Work request - Copy each entry verbatim, excluding its images.

◇ ◇ ◇

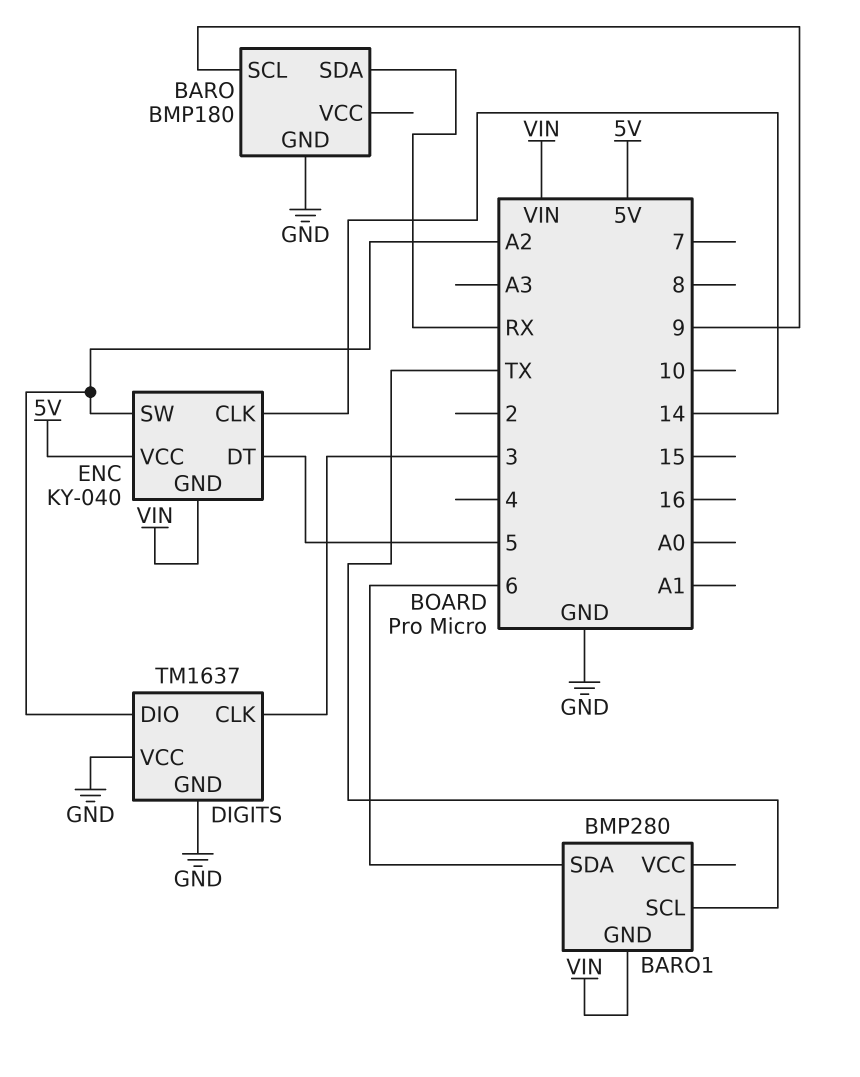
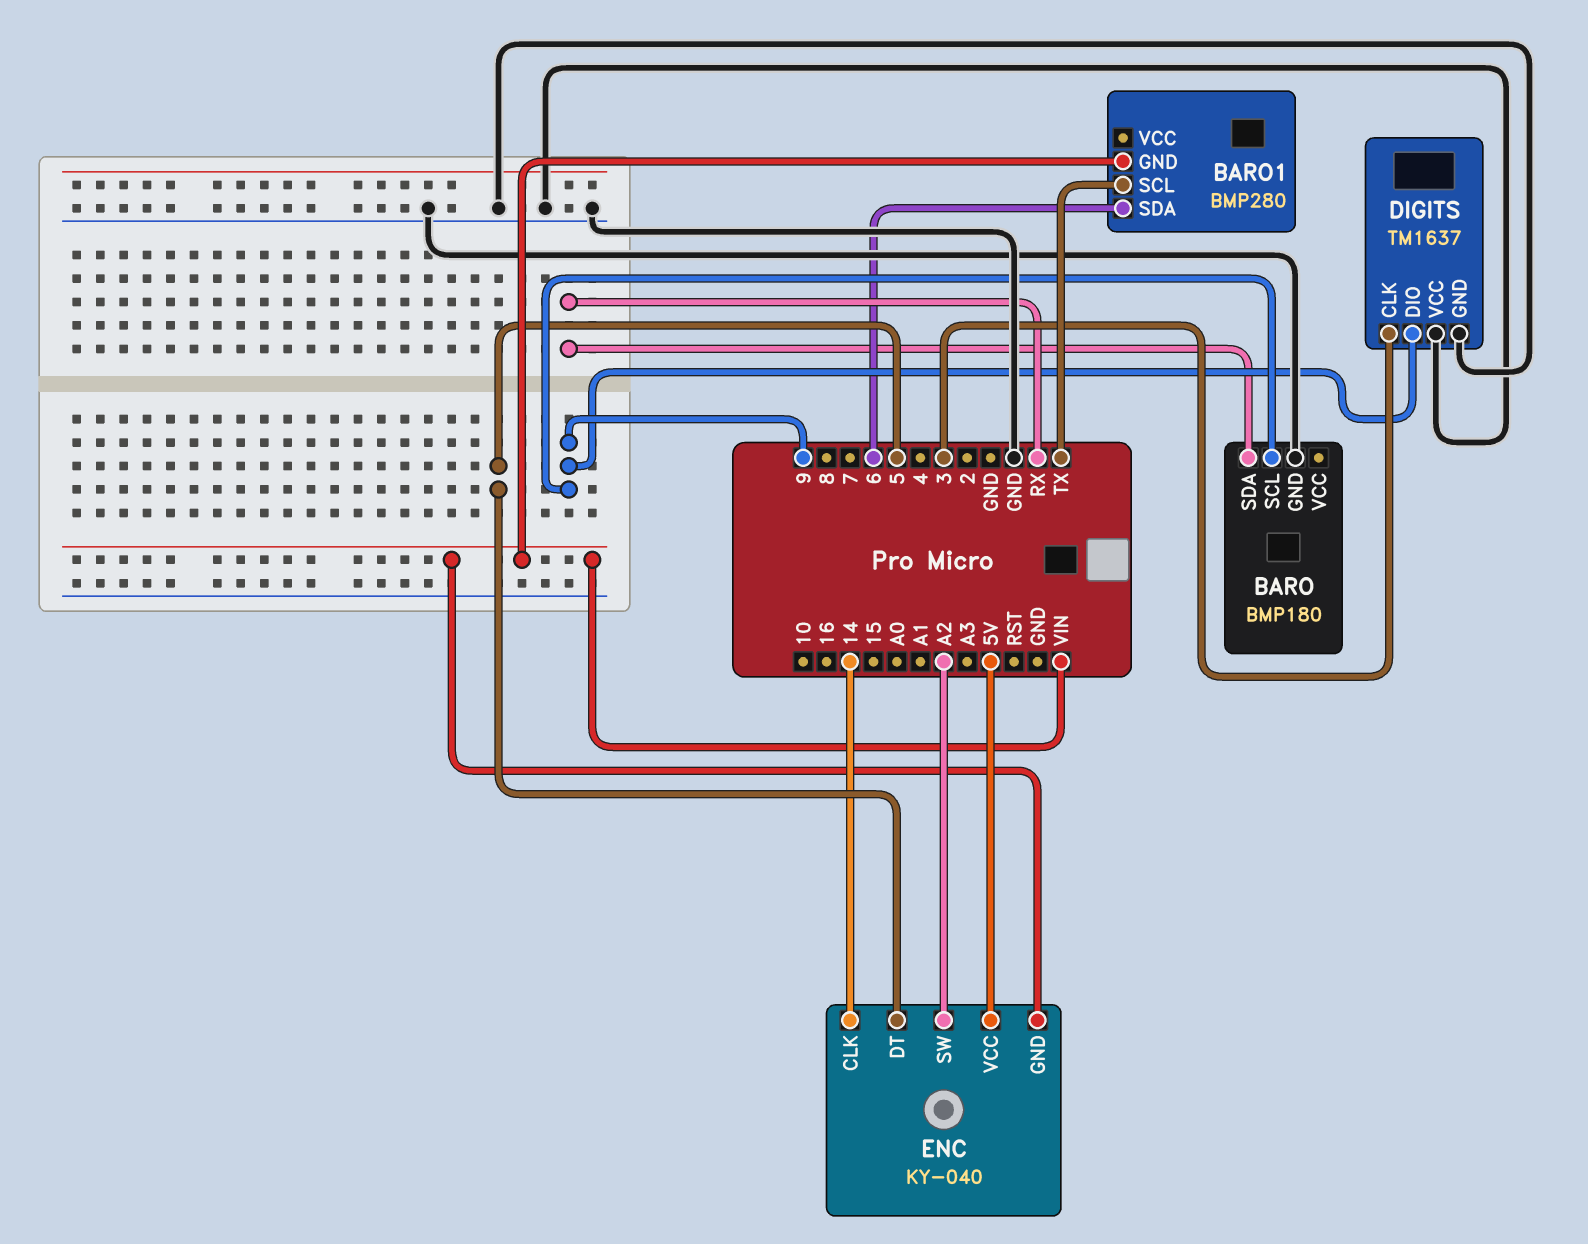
DIGITS pin DIO: A2 -> 9

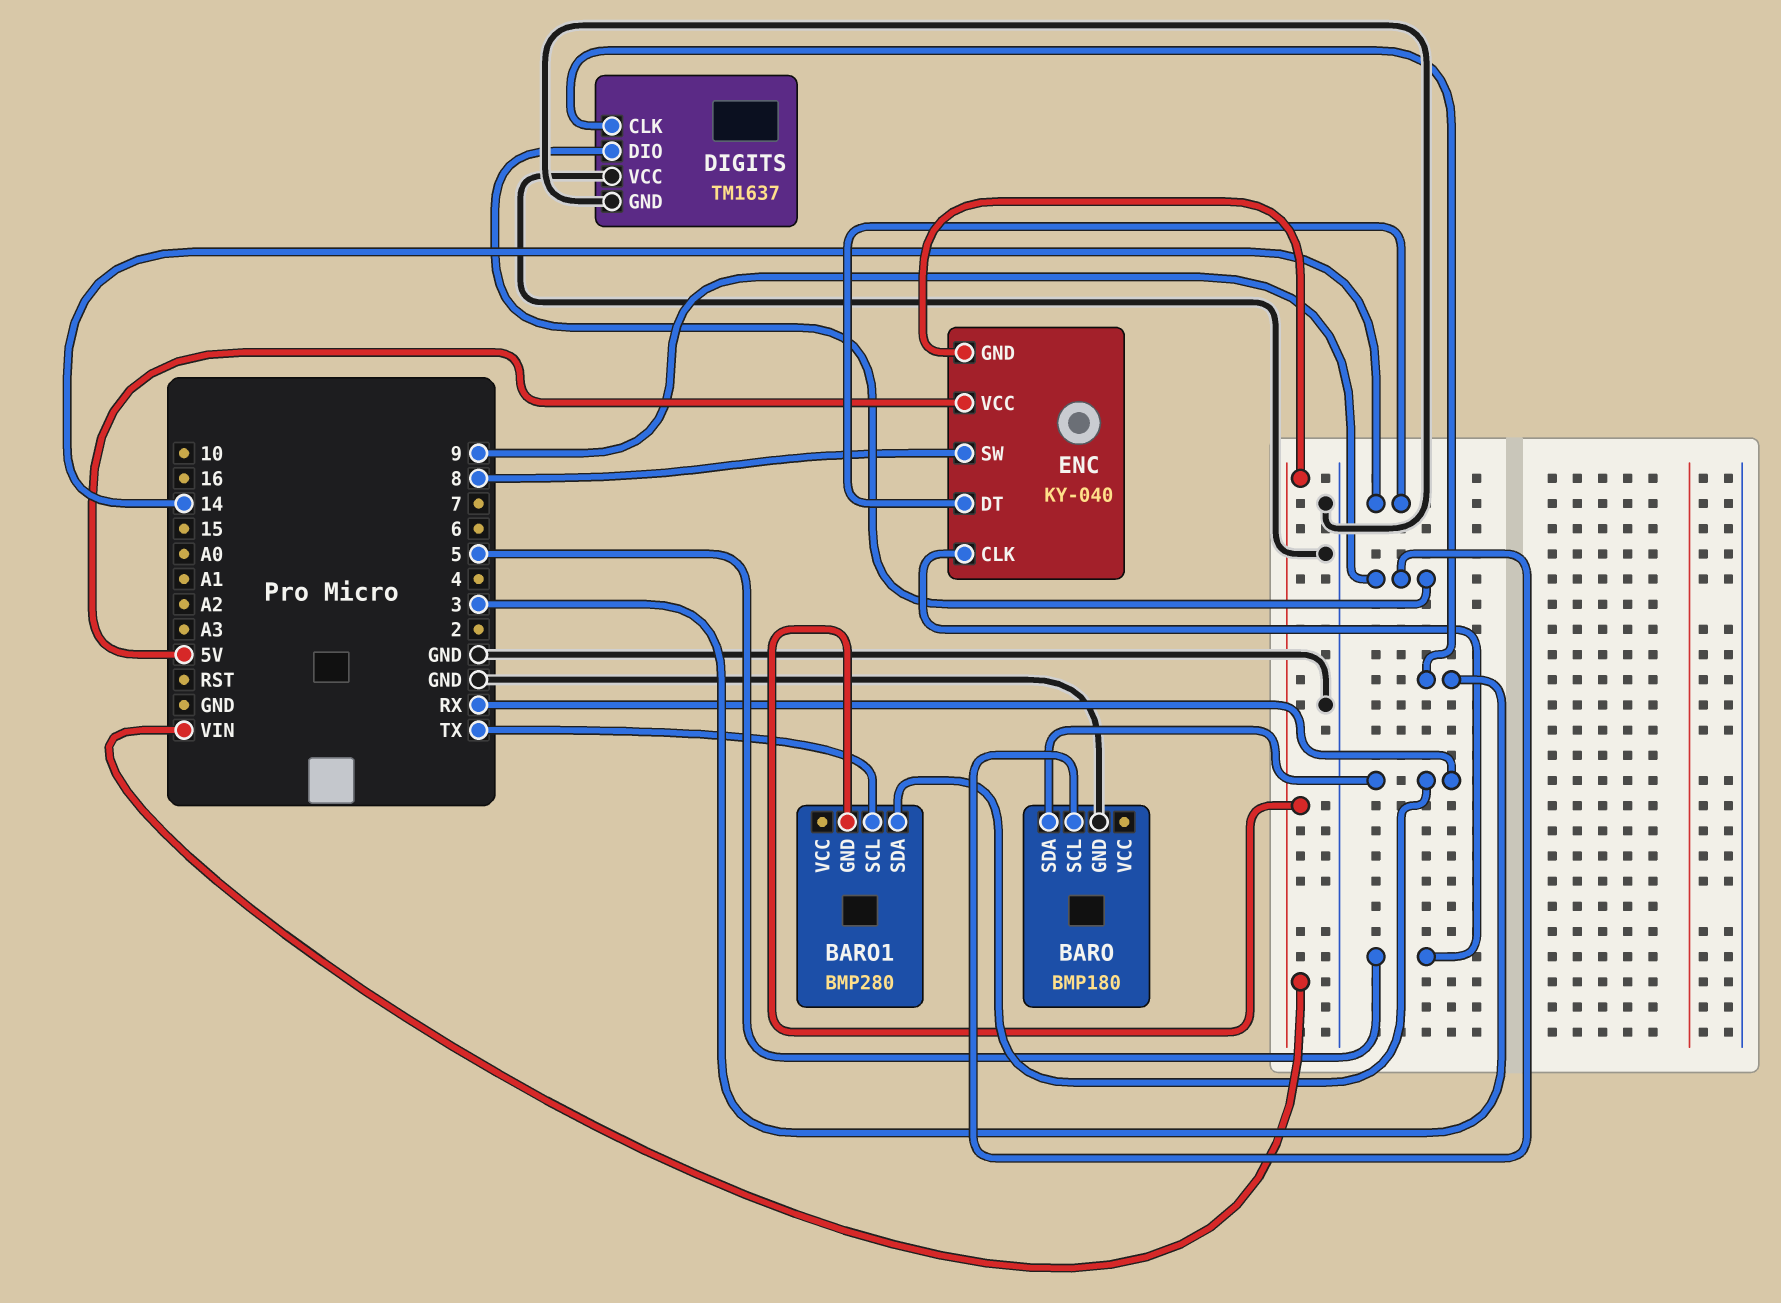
BARO1 pin SDA: 6 -> RX
ENC pin CLK: 14 -> 5
ENC pin DT: 5 -> 14
ENC pin SW: A2 -> 8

◇ ◇ ◇

Expected output -
DIGITS pin DIO: A2 -> 9

BARO1 pin SDA: 6 -> RX
ENC pin CLK: 14 -> 5
ENC pin DT: 5 -> 14
ENC pin SW: A2 -> 8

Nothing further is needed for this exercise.